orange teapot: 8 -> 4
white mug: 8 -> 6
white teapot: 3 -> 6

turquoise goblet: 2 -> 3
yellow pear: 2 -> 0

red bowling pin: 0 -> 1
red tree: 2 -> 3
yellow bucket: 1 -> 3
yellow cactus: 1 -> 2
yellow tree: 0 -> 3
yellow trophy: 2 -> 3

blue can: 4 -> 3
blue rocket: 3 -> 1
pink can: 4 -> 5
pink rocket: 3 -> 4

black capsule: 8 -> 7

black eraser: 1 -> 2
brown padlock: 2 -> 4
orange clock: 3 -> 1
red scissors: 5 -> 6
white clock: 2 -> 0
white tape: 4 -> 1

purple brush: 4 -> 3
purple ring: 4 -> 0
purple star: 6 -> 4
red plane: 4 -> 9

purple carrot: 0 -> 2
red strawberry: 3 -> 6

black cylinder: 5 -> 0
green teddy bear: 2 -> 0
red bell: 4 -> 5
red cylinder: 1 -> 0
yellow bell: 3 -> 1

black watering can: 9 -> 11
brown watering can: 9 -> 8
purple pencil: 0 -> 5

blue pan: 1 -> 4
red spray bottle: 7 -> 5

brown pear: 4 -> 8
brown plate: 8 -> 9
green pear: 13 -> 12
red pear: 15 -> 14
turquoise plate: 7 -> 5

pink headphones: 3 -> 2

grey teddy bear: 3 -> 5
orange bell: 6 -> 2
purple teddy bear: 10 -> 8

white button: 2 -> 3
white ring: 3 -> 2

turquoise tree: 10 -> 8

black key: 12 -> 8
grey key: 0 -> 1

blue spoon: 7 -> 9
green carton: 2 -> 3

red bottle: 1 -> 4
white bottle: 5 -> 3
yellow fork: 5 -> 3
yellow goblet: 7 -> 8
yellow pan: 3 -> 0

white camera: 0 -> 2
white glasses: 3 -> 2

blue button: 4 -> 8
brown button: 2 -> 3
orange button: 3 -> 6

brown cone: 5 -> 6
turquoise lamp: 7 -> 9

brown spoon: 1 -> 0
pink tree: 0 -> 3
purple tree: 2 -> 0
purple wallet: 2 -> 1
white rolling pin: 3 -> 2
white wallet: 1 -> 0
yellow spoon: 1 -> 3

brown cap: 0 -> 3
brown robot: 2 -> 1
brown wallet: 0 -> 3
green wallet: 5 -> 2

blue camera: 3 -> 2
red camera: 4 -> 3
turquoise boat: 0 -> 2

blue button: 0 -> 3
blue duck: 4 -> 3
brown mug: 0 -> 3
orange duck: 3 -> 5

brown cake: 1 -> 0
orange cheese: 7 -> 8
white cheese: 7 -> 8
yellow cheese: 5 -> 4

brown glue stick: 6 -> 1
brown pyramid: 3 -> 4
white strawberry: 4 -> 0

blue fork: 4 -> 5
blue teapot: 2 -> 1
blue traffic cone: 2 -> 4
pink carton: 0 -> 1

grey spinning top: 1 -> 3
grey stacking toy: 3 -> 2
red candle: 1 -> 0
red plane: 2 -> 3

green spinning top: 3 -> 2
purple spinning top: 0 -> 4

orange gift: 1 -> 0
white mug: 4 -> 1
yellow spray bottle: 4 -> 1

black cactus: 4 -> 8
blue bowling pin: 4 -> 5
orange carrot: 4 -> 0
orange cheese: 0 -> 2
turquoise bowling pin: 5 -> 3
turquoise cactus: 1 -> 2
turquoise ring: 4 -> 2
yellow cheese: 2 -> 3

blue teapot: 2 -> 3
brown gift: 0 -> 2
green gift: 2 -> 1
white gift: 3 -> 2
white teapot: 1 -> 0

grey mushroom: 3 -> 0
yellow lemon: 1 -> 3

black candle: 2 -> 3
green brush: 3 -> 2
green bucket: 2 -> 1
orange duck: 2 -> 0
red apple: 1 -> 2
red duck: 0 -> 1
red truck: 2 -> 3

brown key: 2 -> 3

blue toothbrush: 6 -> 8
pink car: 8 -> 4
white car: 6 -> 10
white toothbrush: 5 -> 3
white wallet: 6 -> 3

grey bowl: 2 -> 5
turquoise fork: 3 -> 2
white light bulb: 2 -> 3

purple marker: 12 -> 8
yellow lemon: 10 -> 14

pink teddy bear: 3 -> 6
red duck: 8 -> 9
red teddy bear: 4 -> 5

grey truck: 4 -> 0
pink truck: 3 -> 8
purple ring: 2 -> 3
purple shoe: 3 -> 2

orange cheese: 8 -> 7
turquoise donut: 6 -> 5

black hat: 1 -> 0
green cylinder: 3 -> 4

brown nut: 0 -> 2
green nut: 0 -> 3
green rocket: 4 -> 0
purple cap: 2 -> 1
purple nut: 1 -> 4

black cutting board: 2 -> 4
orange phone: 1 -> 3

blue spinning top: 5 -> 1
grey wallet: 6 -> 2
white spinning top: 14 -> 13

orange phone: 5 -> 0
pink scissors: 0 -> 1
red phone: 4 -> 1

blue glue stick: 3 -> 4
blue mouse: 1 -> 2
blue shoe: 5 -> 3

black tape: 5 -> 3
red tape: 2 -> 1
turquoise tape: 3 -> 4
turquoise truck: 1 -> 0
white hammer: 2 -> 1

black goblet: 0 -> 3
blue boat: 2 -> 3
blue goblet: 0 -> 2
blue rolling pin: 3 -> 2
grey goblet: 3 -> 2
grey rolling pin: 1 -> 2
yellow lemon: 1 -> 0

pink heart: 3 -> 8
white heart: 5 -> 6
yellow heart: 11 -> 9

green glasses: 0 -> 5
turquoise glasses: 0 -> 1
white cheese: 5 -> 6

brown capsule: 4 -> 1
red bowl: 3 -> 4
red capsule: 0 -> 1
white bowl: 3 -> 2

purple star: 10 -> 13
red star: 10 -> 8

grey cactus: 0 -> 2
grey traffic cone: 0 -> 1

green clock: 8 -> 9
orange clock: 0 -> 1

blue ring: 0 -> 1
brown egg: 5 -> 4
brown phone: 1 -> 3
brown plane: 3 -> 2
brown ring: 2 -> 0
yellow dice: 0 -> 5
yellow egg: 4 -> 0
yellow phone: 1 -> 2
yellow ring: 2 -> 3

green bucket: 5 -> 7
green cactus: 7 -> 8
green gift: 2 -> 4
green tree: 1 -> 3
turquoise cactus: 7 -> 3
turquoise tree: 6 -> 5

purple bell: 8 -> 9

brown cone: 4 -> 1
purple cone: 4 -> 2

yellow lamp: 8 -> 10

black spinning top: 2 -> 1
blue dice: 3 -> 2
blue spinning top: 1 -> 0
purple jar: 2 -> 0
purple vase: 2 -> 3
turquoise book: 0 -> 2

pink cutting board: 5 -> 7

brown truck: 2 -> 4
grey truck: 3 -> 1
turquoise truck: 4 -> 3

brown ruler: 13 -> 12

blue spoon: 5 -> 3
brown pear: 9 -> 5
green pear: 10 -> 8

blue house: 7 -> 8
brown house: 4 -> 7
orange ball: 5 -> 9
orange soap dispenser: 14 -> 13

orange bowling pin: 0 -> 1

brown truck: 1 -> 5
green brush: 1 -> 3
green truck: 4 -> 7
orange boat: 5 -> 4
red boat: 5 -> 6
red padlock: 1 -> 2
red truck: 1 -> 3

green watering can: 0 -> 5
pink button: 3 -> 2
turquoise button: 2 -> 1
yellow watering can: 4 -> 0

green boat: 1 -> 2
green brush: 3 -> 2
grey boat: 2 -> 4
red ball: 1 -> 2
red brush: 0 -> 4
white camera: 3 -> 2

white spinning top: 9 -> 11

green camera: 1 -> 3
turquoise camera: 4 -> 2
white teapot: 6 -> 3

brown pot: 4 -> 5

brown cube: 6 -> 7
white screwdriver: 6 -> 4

══════════

> _Work to complete_: Repeat the data exactly. Leave nothing out.

> _Result of the task_:
orange teapot: 8 -> 4
white mug: 8 -> 6
white teapot: 3 -> 6

turquoise goblet: 2 -> 3
yellow pear: 2 -> 0

red bowling pin: 0 -> 1
red tree: 2 -> 3
yellow bucket: 1 -> 3
yellow cactus: 1 -> 2
yellow tree: 0 -> 3
yellow trophy: 2 -> 3

blue can: 4 -> 3
blue rocket: 3 -> 1
pink can: 4 -> 5
pink rocket: 3 -> 4

black capsule: 8 -> 7

black eraser: 1 -> 2
brown padlock: 2 -> 4
orange clock: 3 -> 1
red scissors: 5 -> 6
white clock: 2 -> 0
white tape: 4 -> 1

purple brush: 4 -> 3
purple ring: 4 -> 0
purple star: 6 -> 4
red plane: 4 -> 9

purple carrot: 0 -> 2
red strawberry: 3 -> 6

black cylinder: 5 -> 0
green teddy bear: 2 -> 0
red bell: 4 -> 5
red cylinder: 1 -> 0
yellow bell: 3 -> 1

black watering can: 9 -> 11
brown watering can: 9 -> 8
purple pencil: 0 -> 5

blue pan: 1 -> 4
red spray bottle: 7 -> 5

brown pear: 4 -> 8
brown plate: 8 -> 9
green pear: 13 -> 12
red pear: 15 -> 14
turquoise plate: 7 -> 5

pink headphones: 3 -> 2

grey teddy bear: 3 -> 5
orange bell: 6 -> 2
purple teddy bear: 10 -> 8

white button: 2 -> 3
white ring: 3 -> 2

turquoise tree: 10 -> 8

black key: 12 -> 8
grey key: 0 -> 1

blue spoon: 7 -> 9
green carton: 2 -> 3

red bottle: 1 -> 4
white bottle: 5 -> 3
yellow fork: 5 -> 3
yellow goblet: 7 -> 8
yellow pan: 3 -> 0

white camera: 0 -> 2
white glasses: 3 -> 2

blue button: 4 -> 8
brown button: 2 -> 3
orange button: 3 -> 6

brown cone: 5 -> 6
turquoise lamp: 7 -> 9

brown spoon: 1 -> 0
pink tree: 0 -> 3
purple tree: 2 -> 0
purple wallet: 2 -> 1
white rolling pin: 3 -> 2
white wallet: 1 -> 0
yellow spoon: 1 -> 3

brown cap: 0 -> 3
brown robot: 2 -> 1
brown wallet: 0 -> 3
green wallet: 5 -> 2

blue camera: 3 -> 2
red camera: 4 -> 3
turquoise boat: 0 -> 2

blue button: 0 -> 3
blue duck: 4 -> 3
brown mug: 0 -> 3
orange duck: 3 -> 5

brown cake: 1 -> 0
orange cheese: 7 -> 8
white cheese: 7 -> 8
yellow cheese: 5 -> 4

brown glue stick: 6 -> 1
brown pyramid: 3 -> 4
white strawberry: 4 -> 0

blue fork: 4 -> 5
blue teapot: 2 -> 1
blue traffic cone: 2 -> 4
pink carton: 0 -> 1

grey spinning top: 1 -> 3
grey stacking toy: 3 -> 2
red candle: 1 -> 0
red plane: 2 -> 3

green spinning top: 3 -> 2
purple spinning top: 0 -> 4

orange gift: 1 -> 0
white mug: 4 -> 1
yellow spray bottle: 4 -> 1

black cactus: 4 -> 8
blue bowling pin: 4 -> 5
orange carrot: 4 -> 0
orange cheese: 0 -> 2
turquoise bowling pin: 5 -> 3
turquoise cactus: 1 -> 2
turquoise ring: 4 -> 2
yellow cheese: 2 -> 3

blue teapot: 2 -> 3
brown gift: 0 -> 2
green gift: 2 -> 1
white gift: 3 -> 2
white teapot: 1 -> 0

grey mushroom: 3 -> 0
yellow lemon: 1 -> 3

black candle: 2 -> 3
green brush: 3 -> 2
green bucket: 2 -> 1
orange duck: 2 -> 0
red apple: 1 -> 2
red duck: 0 -> 1
red truck: 2 -> 3

brown key: 2 -> 3

blue toothbrush: 6 -> 8
pink car: 8 -> 4
white car: 6 -> 10
white toothbrush: 5 -> 3
white wallet: 6 -> 3

grey bowl: 2 -> 5
turquoise fork: 3 -> 2
white light bulb: 2 -> 3

purple marker: 12 -> 8
yellow lemon: 10 -> 14

pink teddy bear: 3 -> 6
red duck: 8 -> 9
red teddy bear: 4 -> 5

grey truck: 4 -> 0
pink truck: 3 -> 8
purple ring: 2 -> 3
purple shoe: 3 -> 2

orange cheese: 8 -> 7
turquoise donut: 6 -> 5

black hat: 1 -> 0
green cylinder: 3 -> 4

brown nut: 0 -> 2
green nut: 0 -> 3
green rocket: 4 -> 0
purple cap: 2 -> 1
purple nut: 1 -> 4

black cutting board: 2 -> 4
orange phone: 1 -> 3

blue spinning top: 5 -> 1
grey wallet: 6 -> 2
white spinning top: 14 -> 13

orange phone: 5 -> 0
pink scissors: 0 -> 1
red phone: 4 -> 1

blue glue stick: 3 -> 4
blue mouse: 1 -> 2
blue shoe: 5 -> 3

black tape: 5 -> 3
red tape: 2 -> 1
turquoise tape: 3 -> 4
turquoise truck: 1 -> 0
white hammer: 2 -> 1

black goblet: 0 -> 3
blue boat: 2 -> 3
blue goblet: 0 -> 2
blue rolling pin: 3 -> 2
grey goblet: 3 -> 2
grey rolling pin: 1 -> 2
yellow lemon: 1 -> 0

pink heart: 3 -> 8
white heart: 5 -> 6
yellow heart: 11 -> 9

green glasses: 0 -> 5
turquoise glasses: 0 -> 1
white cheese: 5 -> 6

brown capsule: 4 -> 1
red bowl: 3 -> 4
red capsule: 0 -> 1
white bowl: 3 -> 2

purple star: 10 -> 13
red star: 10 -> 8

grey cactus: 0 -> 2
grey traffic cone: 0 -> 1

green clock: 8 -> 9
orange clock: 0 -> 1

blue ring: 0 -> 1
brown egg: 5 -> 4
brown phone: 1 -> 3
brown plane: 3 -> 2
brown ring: 2 -> 0
yellow dice: 0 -> 5
yellow egg: 4 -> 0
yellow phone: 1 -> 2
yellow ring: 2 -> 3

green bucket: 5 -> 7
green cactus: 7 -> 8
green gift: 2 -> 4
green tree: 1 -> 3
turquoise cactus: 7 -> 3
turquoise tree: 6 -> 5

purple bell: 8 -> 9

brown cone: 4 -> 1
purple cone: 4 -> 2

yellow lamp: 8 -> 10

black spinning top: 2 -> 1
blue dice: 3 -> 2
blue spinning top: 1 -> 0
purple jar: 2 -> 0
purple vase: 2 -> 3
turquoise book: 0 -> 2

pink cutting board: 5 -> 7

brown truck: 2 -> 4
grey truck: 3 -> 1
turquoise truck: 4 -> 3

brown ruler: 13 -> 12

blue spoon: 5 -> 3
brown pear: 9 -> 5
green pear: 10 -> 8

blue house: 7 -> 8
brown house: 4 -> 7
orange ball: 5 -> 9
orange soap dispenser: 14 -> 13

orange bowling pin: 0 -> 1

brown truck: 1 -> 5
green brush: 1 -> 3
green truck: 4 -> 7
orange boat: 5 -> 4
red boat: 5 -> 6
red padlock: 1 -> 2
red truck: 1 -> 3

green watering can: 0 -> 5
pink button: 3 -> 2
turquoise button: 2 -> 1
yellow watering can: 4 -> 0

green boat: 1 -> 2
green brush: 3 -> 2
grey boat: 2 -> 4
red ball: 1 -> 2
red brush: 0 -> 4
white camera: 3 -> 2

white spinning top: 9 -> 11

green camera: 1 -> 3
turquoise camera: 4 -> 2
white teapot: 6 -> 3

brown pot: 4 -> 5

brown cube: 6 -> 7
white screwdriver: 6 -> 4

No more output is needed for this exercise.